● **Input data**:

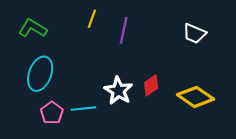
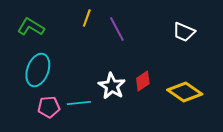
purple line: (124, 30) -> (117, 29), turned -40
pink pentagon: (52, 113) -> (49, 107), turned 30

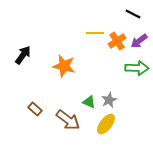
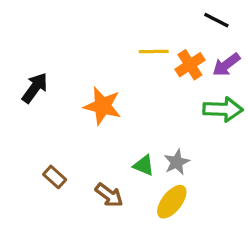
brown arrow: (68, 120) -> (109, 195), size x0.7

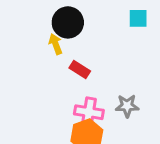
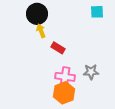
black circle: (68, 22) -> (37, 14), moved

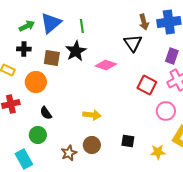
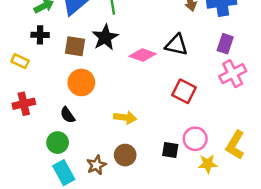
black triangle: (133, 43) -> (176, 45), moved, turned -42
orange circle: (36, 82) -> (81, 82), moved
red square: (147, 85) -> (184, 91), moved
pink circle: (166, 111) -> (195, 139), moved
cyan rectangle: (24, 159) -> (64, 173), moved

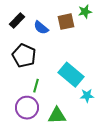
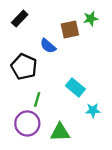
black rectangle: (17, 21) -> (20, 19), moved
blue semicircle: (41, 28) -> (48, 46), moved
cyan rectangle: (71, 75) -> (75, 87), size x0.7

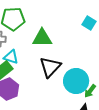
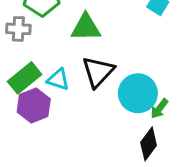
cyan triangle: (11, 57) -> (58, 79), moved

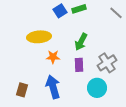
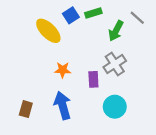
yellow ellipse: (39, 37) -> (48, 31), moved, turned 50
green arrow: (81, 42) -> (116, 31), moved
gray cross: (107, 63) -> (115, 64), moved

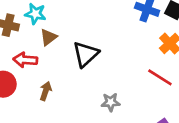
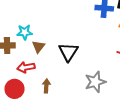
gray star: (111, 102) -> (95, 82), size x1.5

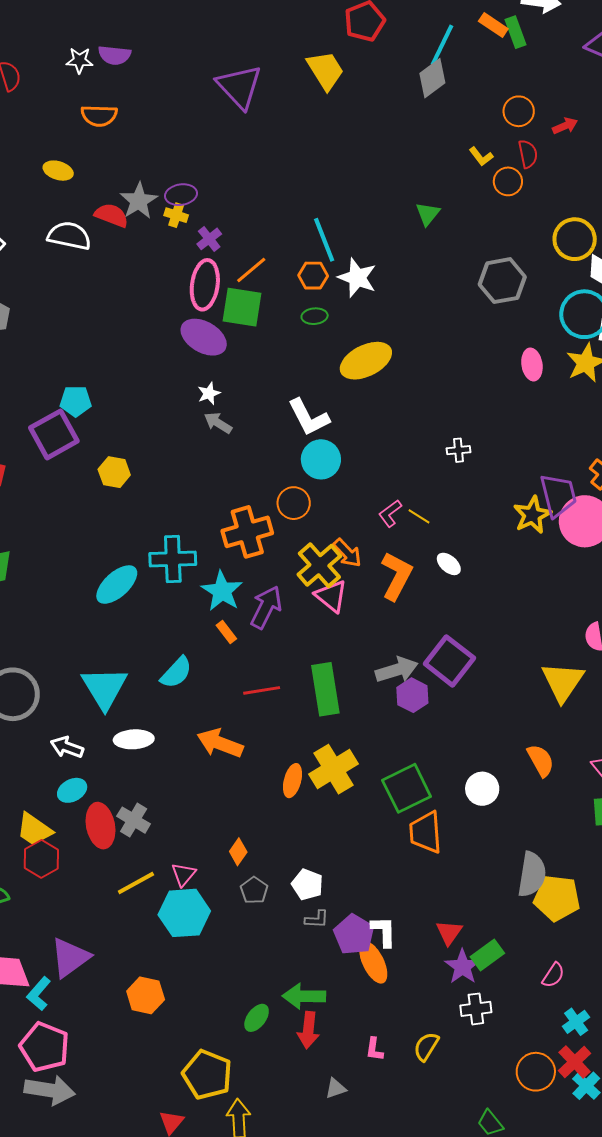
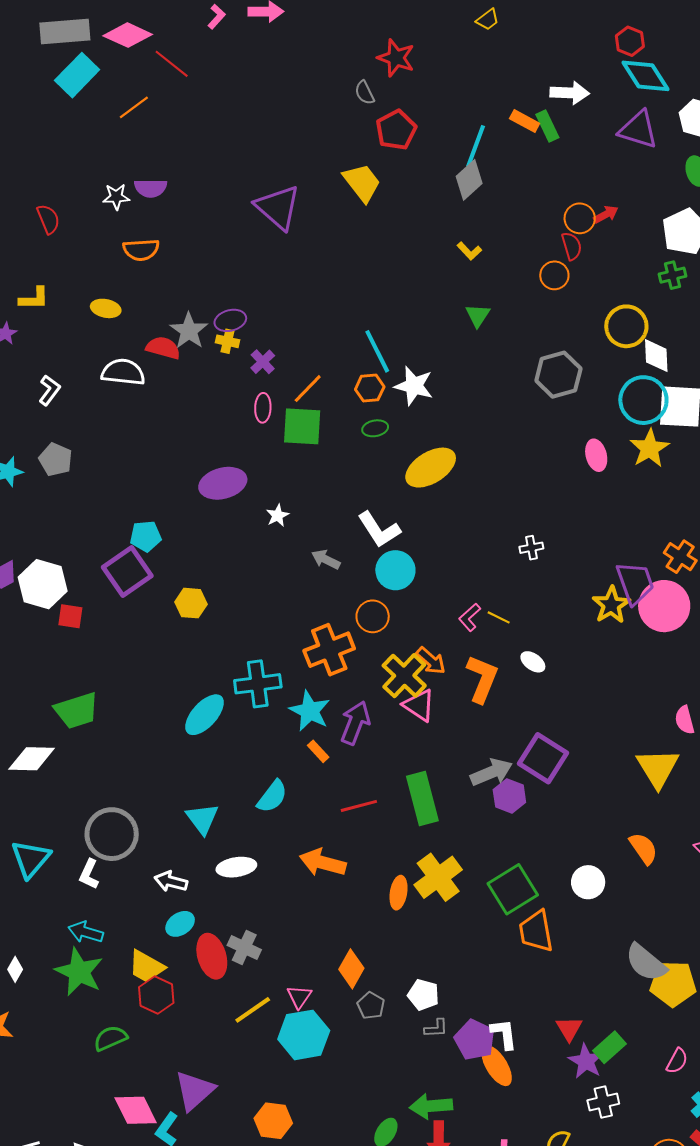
orange circle: (519, 111) -> (580, 218), moved
yellow L-shape: (481, 157) -> (469, 251), moved
pink ellipse: (205, 285) -> (263, 408), size x0.6
purple ellipse: (204, 337) -> (223, 483), moved, turned -39
gray arrow: (218, 423) -> (326, 559), moved
cyan triangle: (104, 688) -> (202, 819), size x0.7
orange diamond: (238, 852) -> (351, 969), size x1.4
gray semicircle: (532, 874) -> (646, 963), turned 126

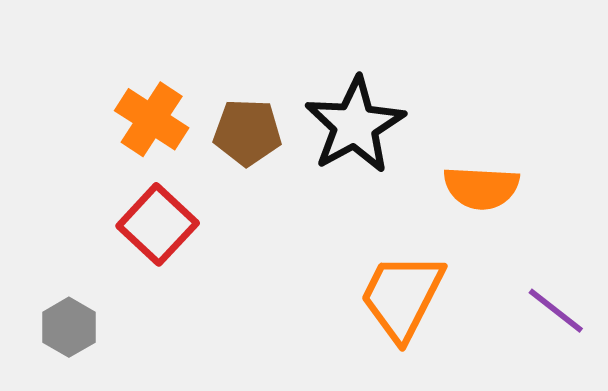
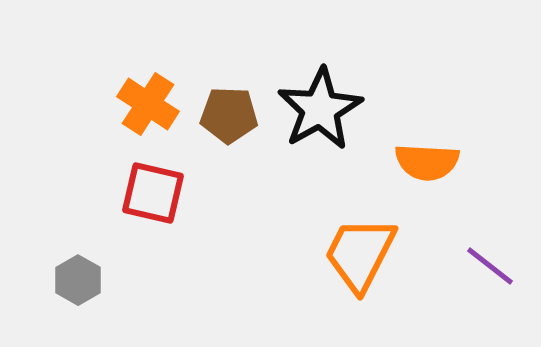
red square: (158, 224) -> (153, 193), turned -30

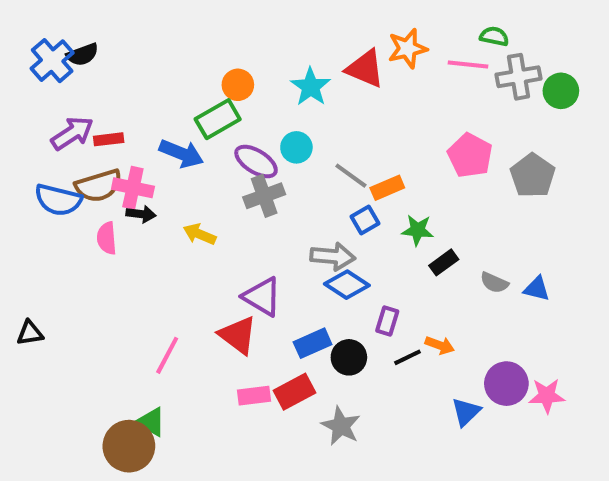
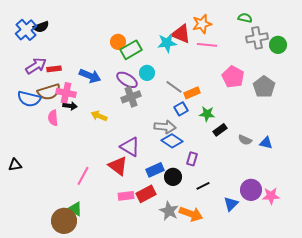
pink line: (468, 65) -> (207, 45), moved
cyan star: (311, 87) -> (167, 43), moved, turned 30
green rectangle: (218, 119) -> (131, 50), moved
orange arrow: (440, 345) -> (191, 214), moved, size x1.6
black line: (407, 357) -> (203, 186), moved

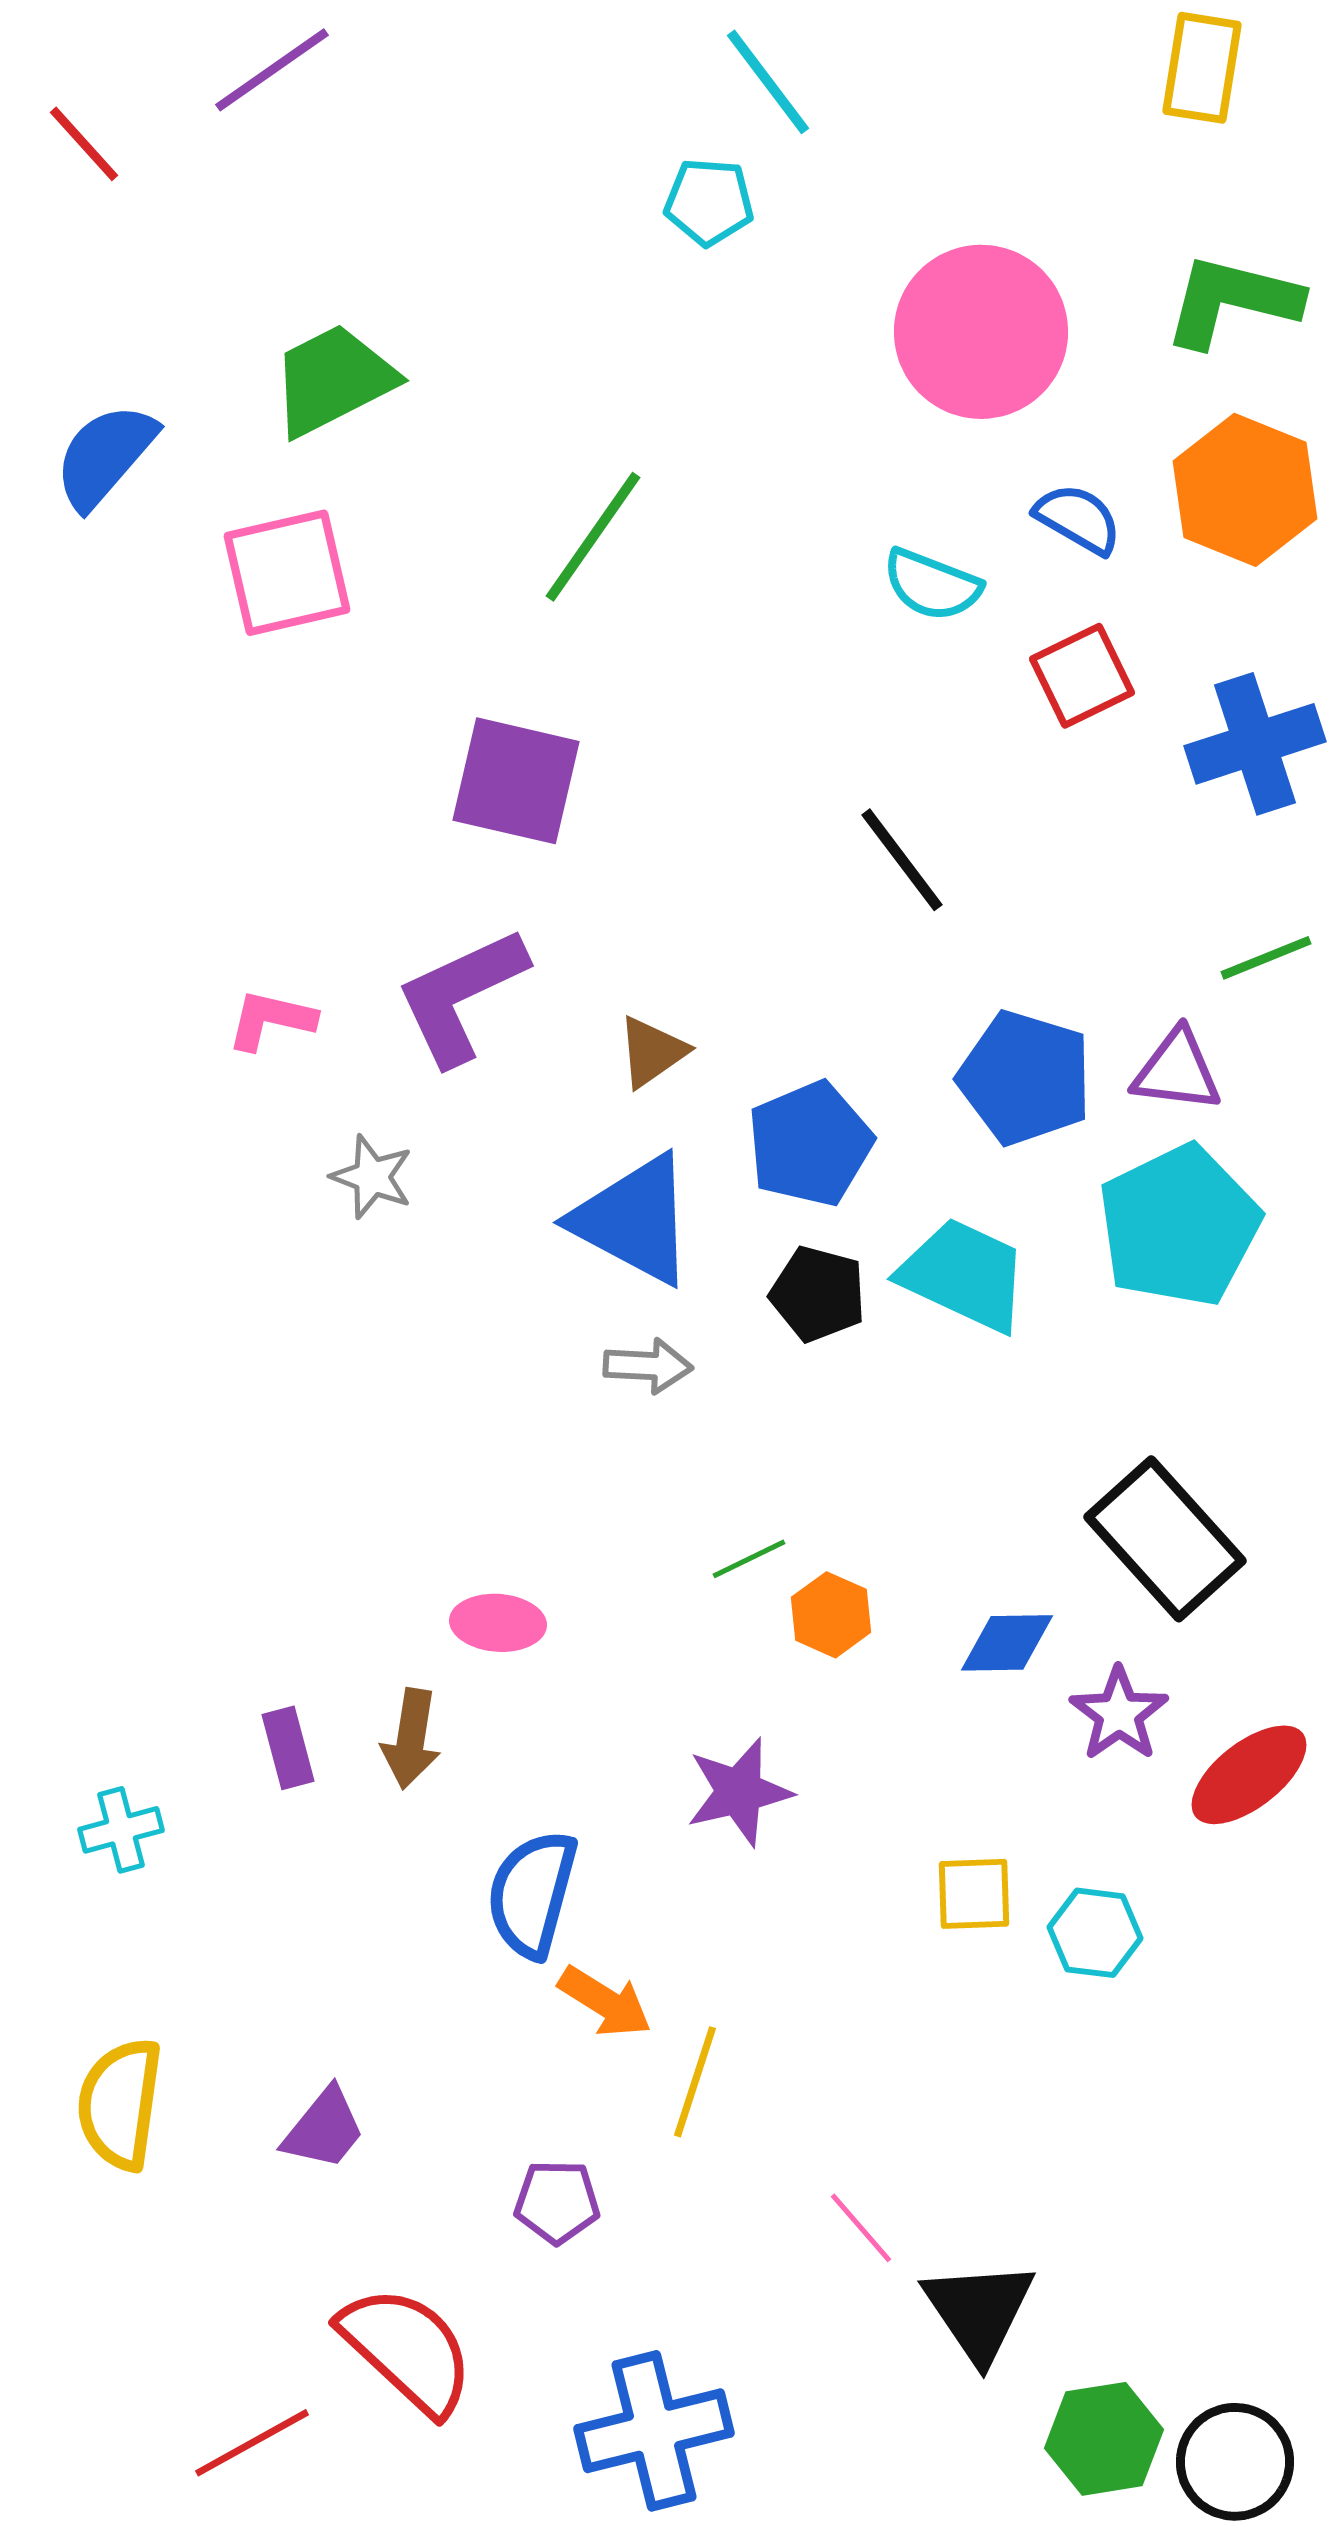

● **Work instruction**:
Any picture in the data is to be skipped, while each line is returned exactly as written.

● **Response area**:
purple line: (124, 30) -> (117, 29), turned -40
pink pentagon: (52, 113) -> (49, 107), turned 30

brown arrow: (68, 120) -> (109, 195), size x0.7

black circle: (68, 22) -> (37, 14), moved

black triangle: (133, 43) -> (176, 45), moved, turned -42
orange circle: (36, 82) -> (81, 82), moved
red square: (147, 85) -> (184, 91), moved
pink circle: (166, 111) -> (195, 139), moved
cyan rectangle: (24, 159) -> (64, 173), moved

black rectangle: (17, 21) -> (20, 19), moved
blue semicircle: (41, 28) -> (48, 46), moved
cyan rectangle: (71, 75) -> (75, 87), size x0.7

cyan triangle: (11, 57) -> (58, 79), moved

yellow ellipse: (39, 37) -> (48, 31), moved, turned 50
green arrow: (81, 42) -> (116, 31), moved
gray cross: (107, 63) -> (115, 64), moved

gray star: (111, 102) -> (95, 82), size x1.5

orange circle: (519, 111) -> (580, 218), moved
yellow L-shape: (481, 157) -> (469, 251), moved
pink ellipse: (205, 285) -> (263, 408), size x0.6
purple ellipse: (204, 337) -> (223, 483), moved, turned -39
gray arrow: (218, 423) -> (326, 559), moved
cyan triangle: (104, 688) -> (202, 819), size x0.7
orange diamond: (238, 852) -> (351, 969), size x1.4
gray semicircle: (532, 874) -> (646, 963), turned 126

red square: (158, 224) -> (153, 193), turned -30

pink line: (468, 65) -> (207, 45), moved
cyan star: (311, 87) -> (167, 43), moved, turned 30
green rectangle: (218, 119) -> (131, 50), moved
orange arrow: (440, 345) -> (191, 214), moved, size x1.6
black line: (407, 357) -> (203, 186), moved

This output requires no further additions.